(Beginning of EXTRACTED DATA)

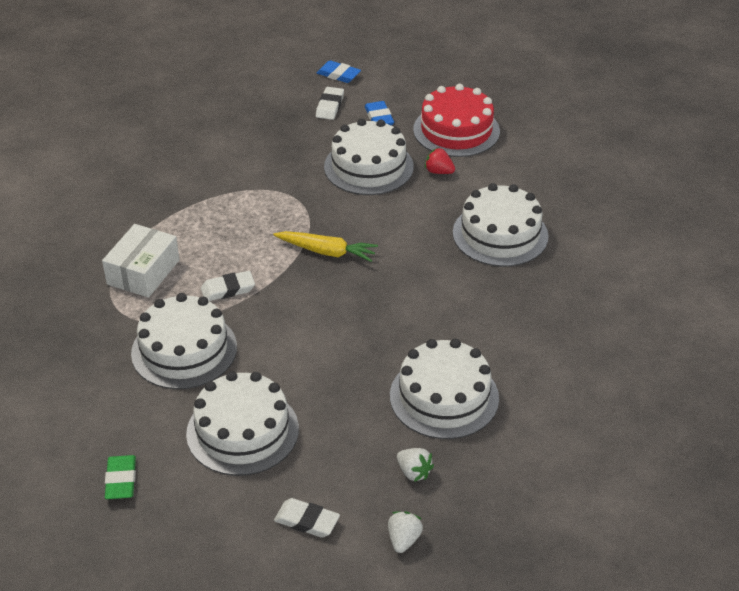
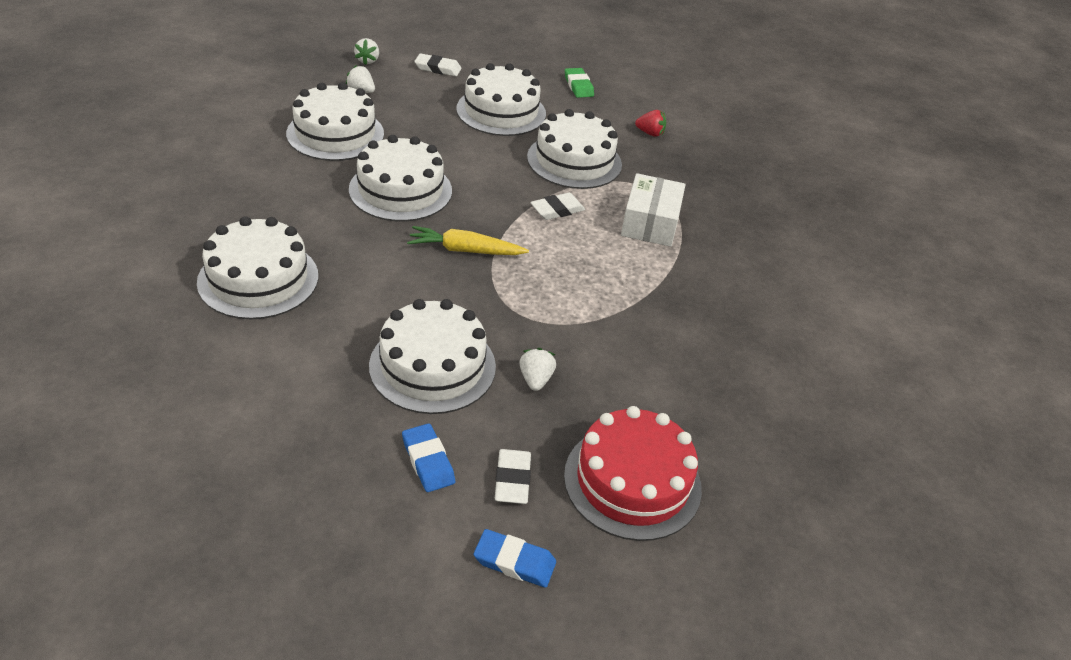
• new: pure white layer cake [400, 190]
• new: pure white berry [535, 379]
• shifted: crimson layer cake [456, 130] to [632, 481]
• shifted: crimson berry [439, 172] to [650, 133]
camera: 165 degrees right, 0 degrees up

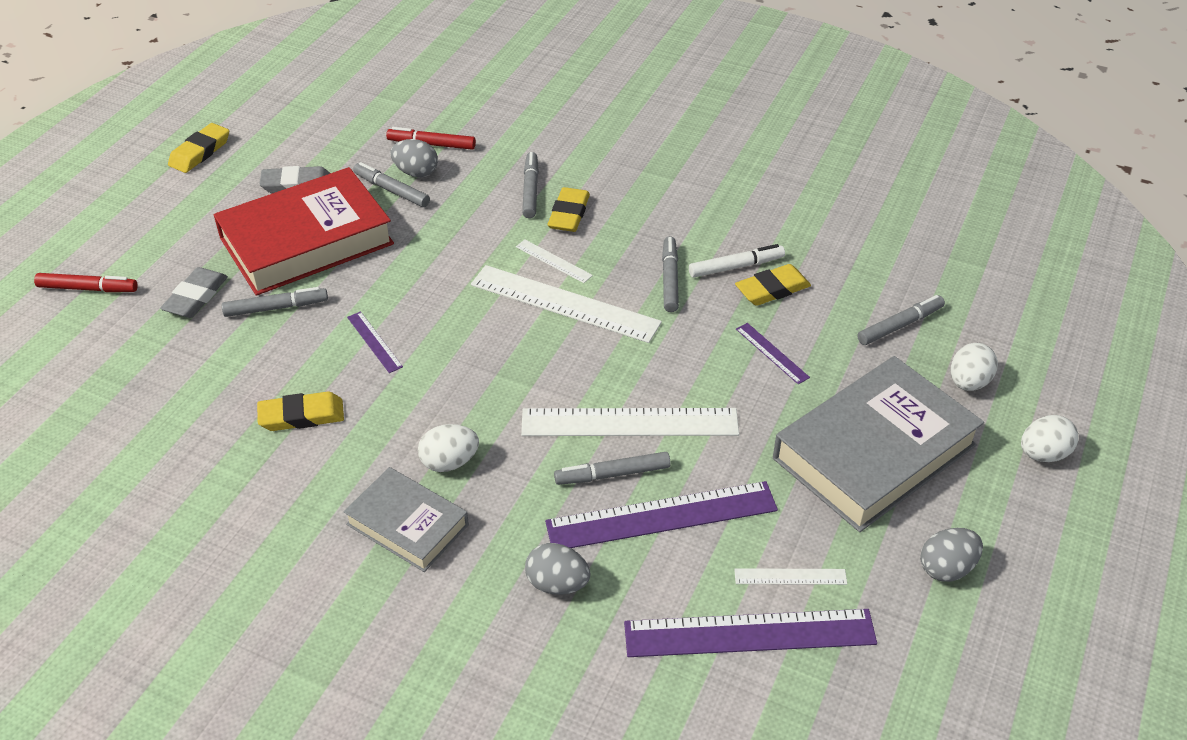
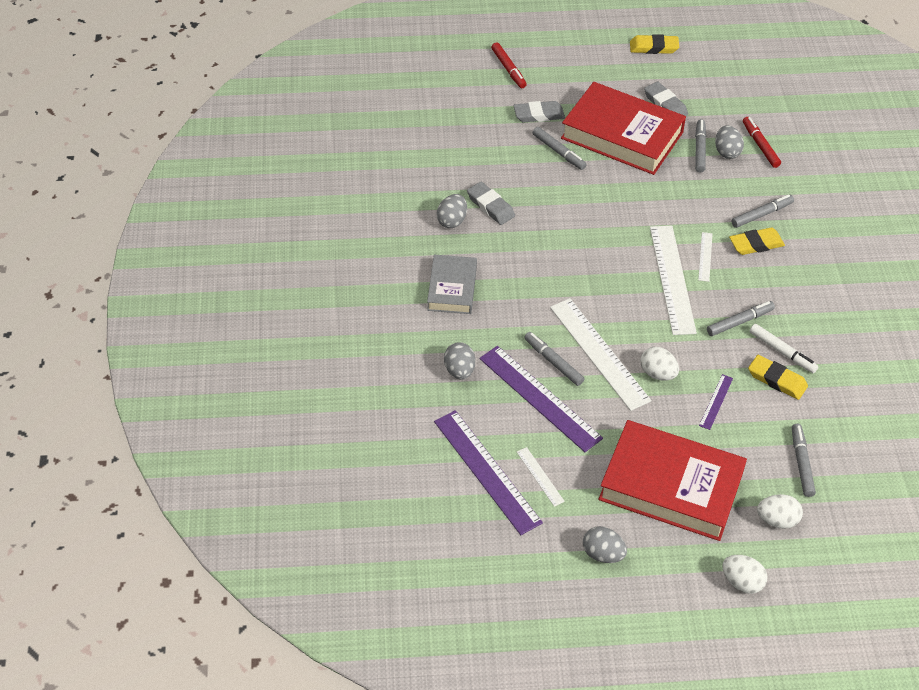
• gone: purple ruler [374, 342]
• new: ash-grey egg shape [452, 221]
• shifted: pure white egg shape [449, 462] to [657, 373]
• repainted: bright yellow pencil eraser [301, 416] to ash-grey pencil eraser [490, 206]
• repainted: ash-grey hardback [874, 452] to crimson hardback [671, 486]
• rotated: ash-grey marker [899, 325] = [801, 463] 120 degrees counterclockwise
camera: 60 degrees right, 5 degrees up

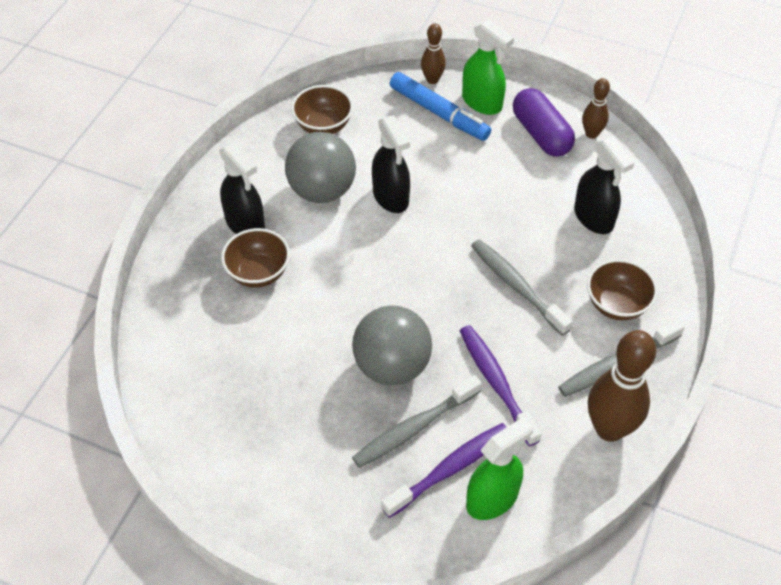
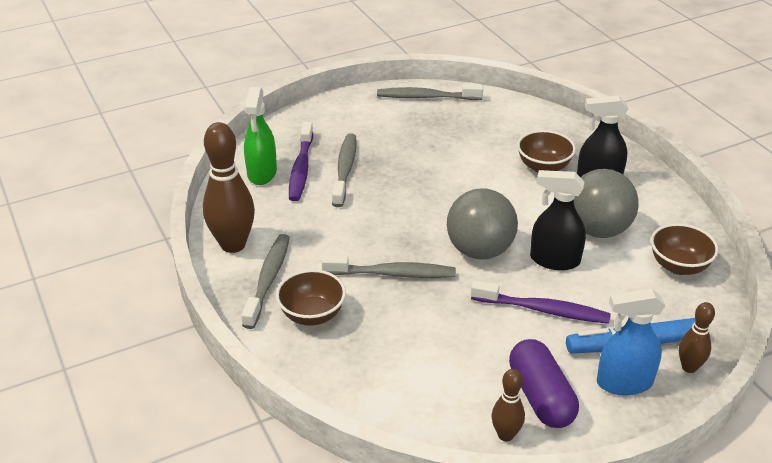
• gone: ebony spray bottle [594, 218]
• new: ash-grey tooth brush [426, 97]
• shifted: ash-grey ball [392, 366] to [479, 250]
• shifted: purple tooth brush [496, 382] to [543, 310]
• repainted: leaf-green spray bottle [482, 102] to blue spray bottle [624, 383]
• rotated: purple capsule [541, 134] = [540, 397] 60 degrees clockwise
camera: 130 degrees right, 15 degrees down

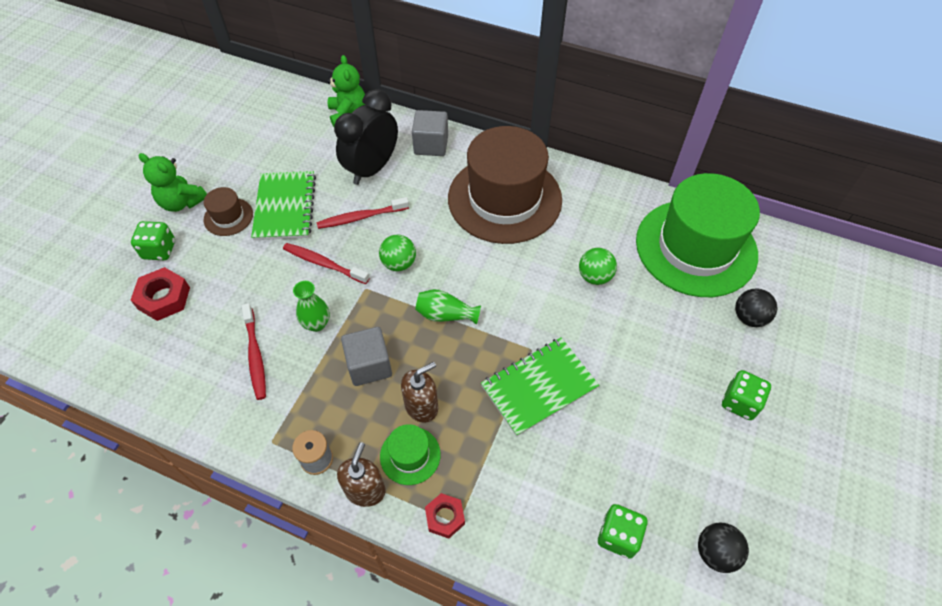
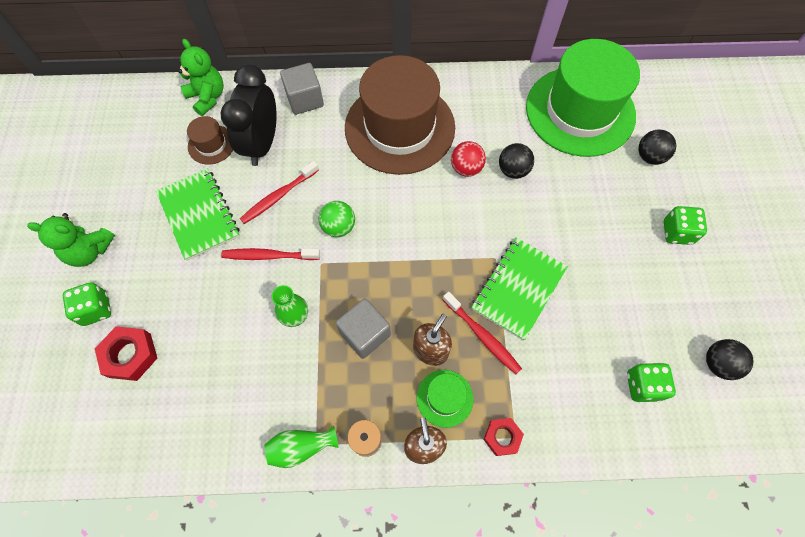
• new: crimson ball [466, 168]
• shifted: dark brown tall hat [228, 217] to [211, 144]
• shifted: crimson tooth brush [255, 356] to [482, 336]
• shifted: leaf-green flower vase [445, 315] to [301, 447]
• repainted: leaf-green ball [594, 276] to ebony ball [513, 170]
camera: 25 degrees left, 10 degrees up

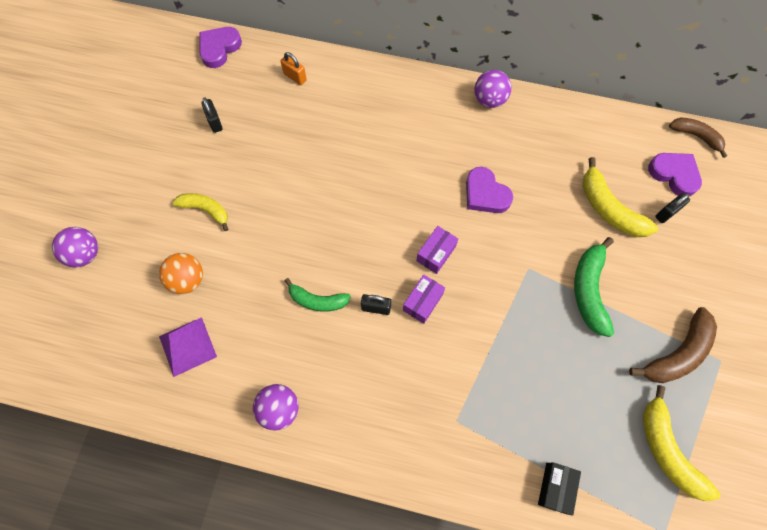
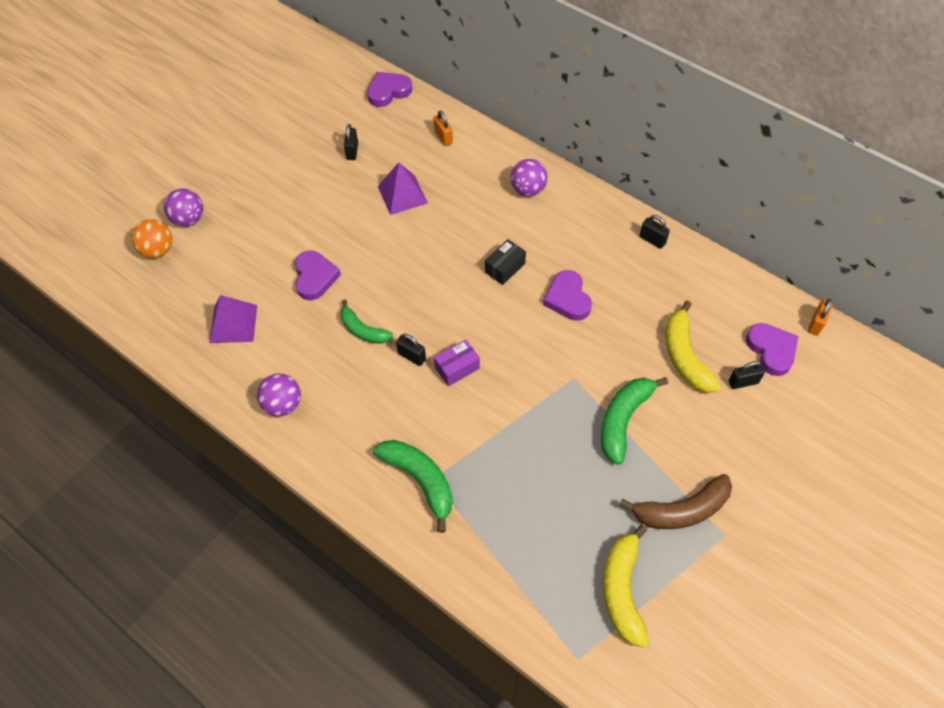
• gone: bright yellow banana [205, 210]
• gone: purple box [436, 253]
• new: purple heart shape [315, 277]
• new: leaf-green banana [420, 480]
• new: purple pyramid [402, 194]
• new: ebony padlock [652, 240]
• shifted: orange ball [187, 280] to [158, 250]
• shifted: purple ball [489, 100] to [528, 190]
• shifted: ebony box [555, 488] to [505, 268]
• swapped: dark brown banana [696, 136] to orange padlock [816, 324]
camera: 25 degrees right, 10 degrees down

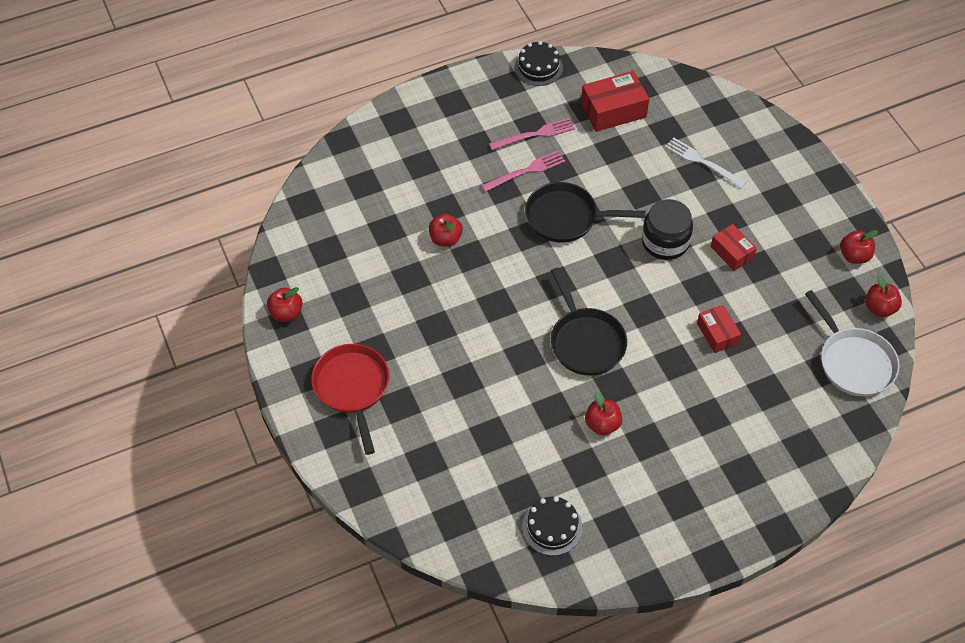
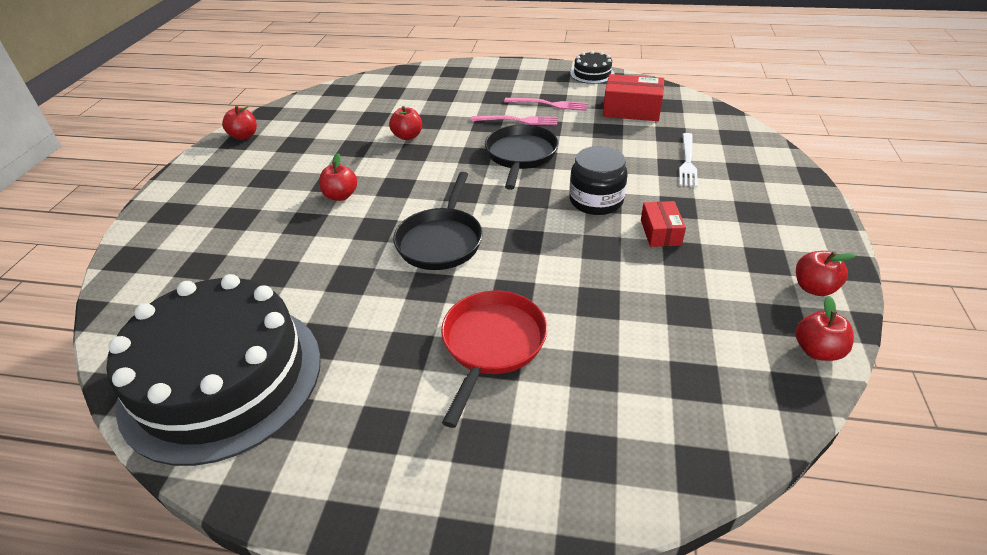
• gone: crimson box [717, 334]
• gone: pure white pan [853, 361]
• shifted: crimson pan [352, 388] to [491, 345]
• shifted: crimson apple fruit [602, 424] to [341, 196]
• rotated: ebony pan [566, 217] = [520, 156] 60 degrees clockwise
• rotated: pure white dinner fork [702, 162] = [687, 162] 150 degrees counterclockwise
• scaled: ebony layer cake [552, 527] = [222, 378] x2.43
camera: 35 degrees right, 15 degrees down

(End of EXTRACTED DATA)

ACTIVITY → Return, from the data, each line that has the word "berry" in it.

TASK RESULT →
• new: pure white berry [535, 379]
• shifted: crimson berry [439, 172] to [650, 133]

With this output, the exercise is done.